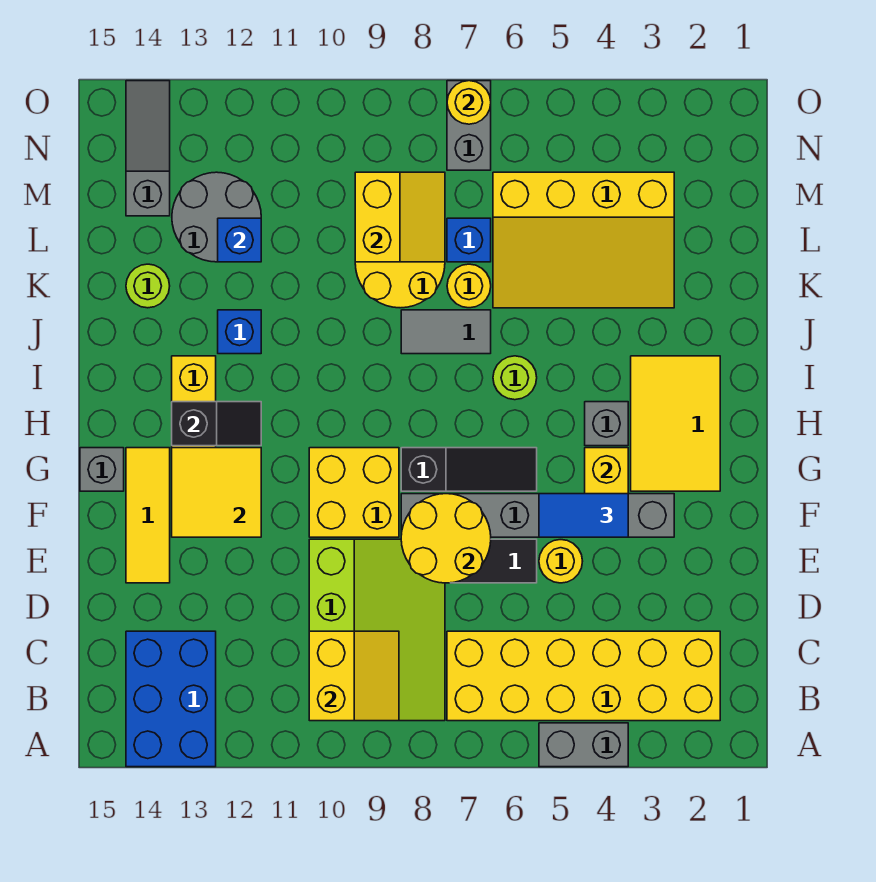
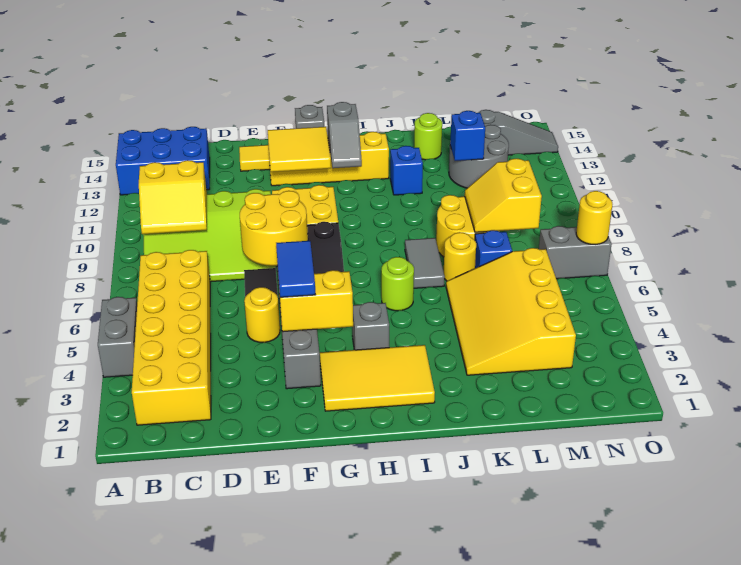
black slope H12:H13 level 2 top 13 -> grey slope H12:H13 level 2 top 13
yellow slope L8:M9 level 2 top 9 -> yellow slope L8:M9 level 2 top M

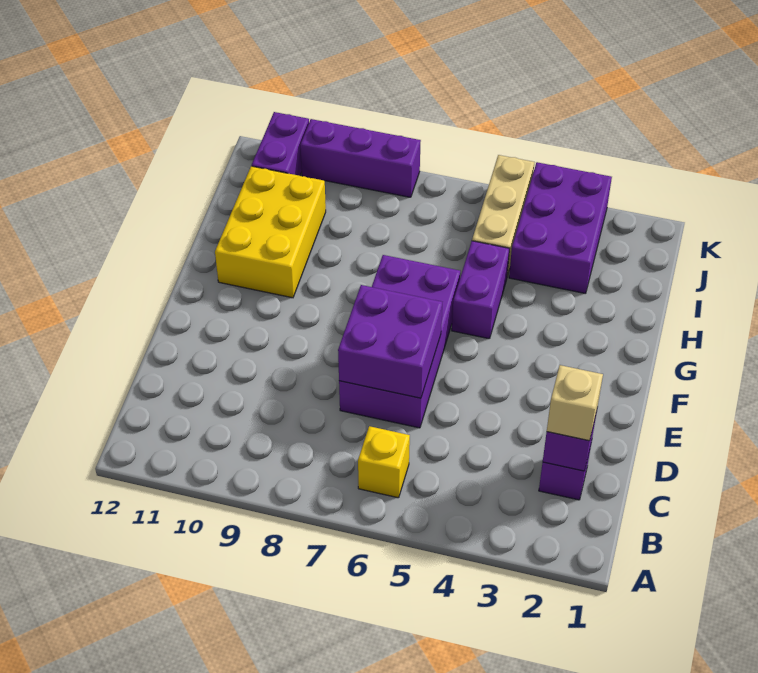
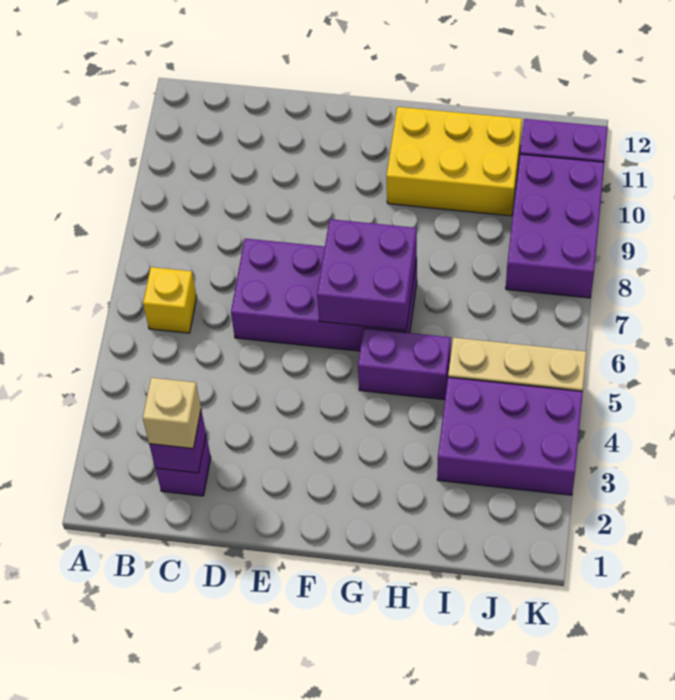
purple brick D6:E7 level 2 -> purple brick F6:G7 level 2
purple brick K8:K10 level 1 -> purple brick J8:K10 level 1

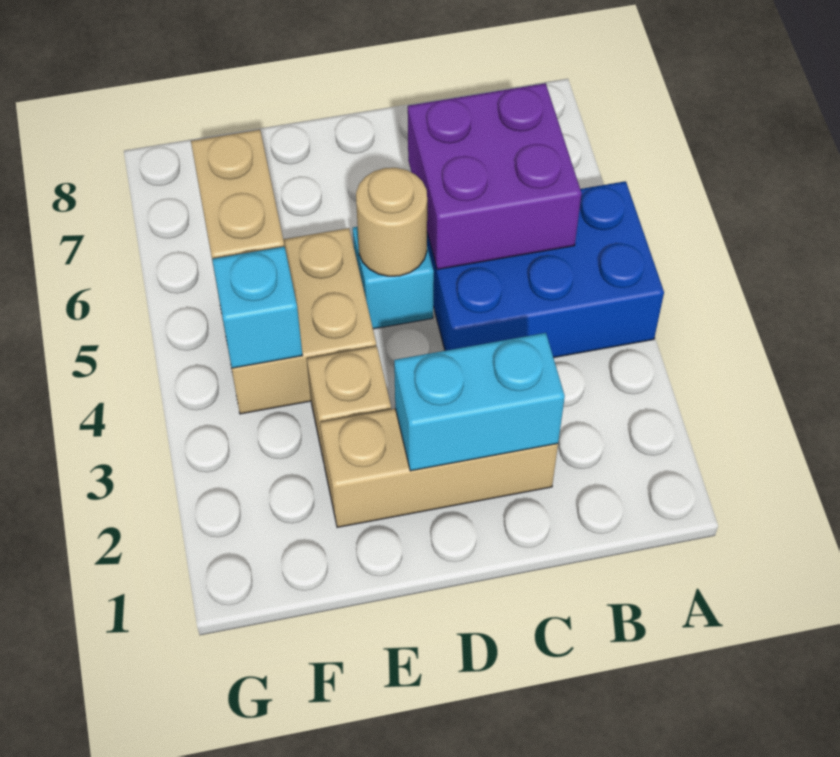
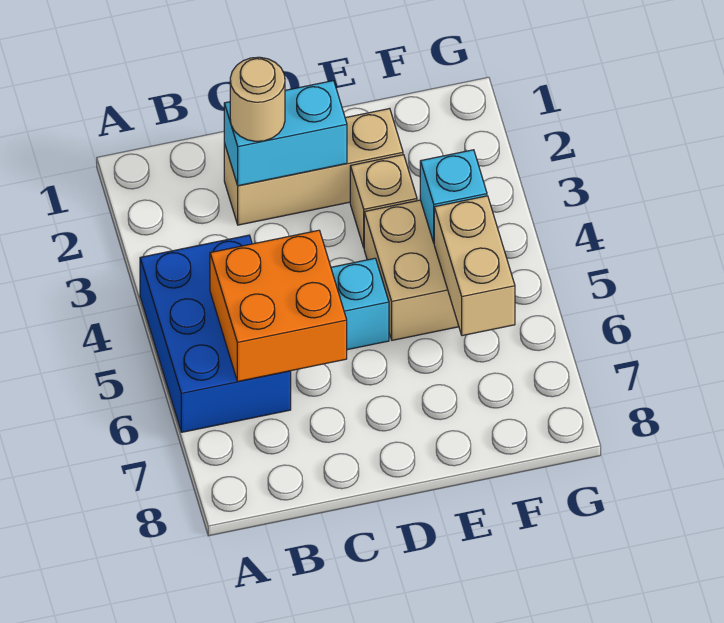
blue brick A4:C5 level 1 -> blue brick A4:B6 level 1
purple brick B5:C6 level 2 -> orange brick B5:C6 level 2
tan round brick D5 level 2 -> tan round brick C2 level 3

----

#### [ACTIVITY]
When you reach the line containing "blue brick A4:C5" in the data above, retype it and each line after it through the final one, exactly as written.

#### [ANSWER FOR THIS EXERCISE]
blue brick A4:C5 level 1 -> blue brick A4:B6 level 1
purple brick B5:C6 level 2 -> orange brick B5:C6 level 2
tan round brick D5 level 2 -> tan round brick C2 level 3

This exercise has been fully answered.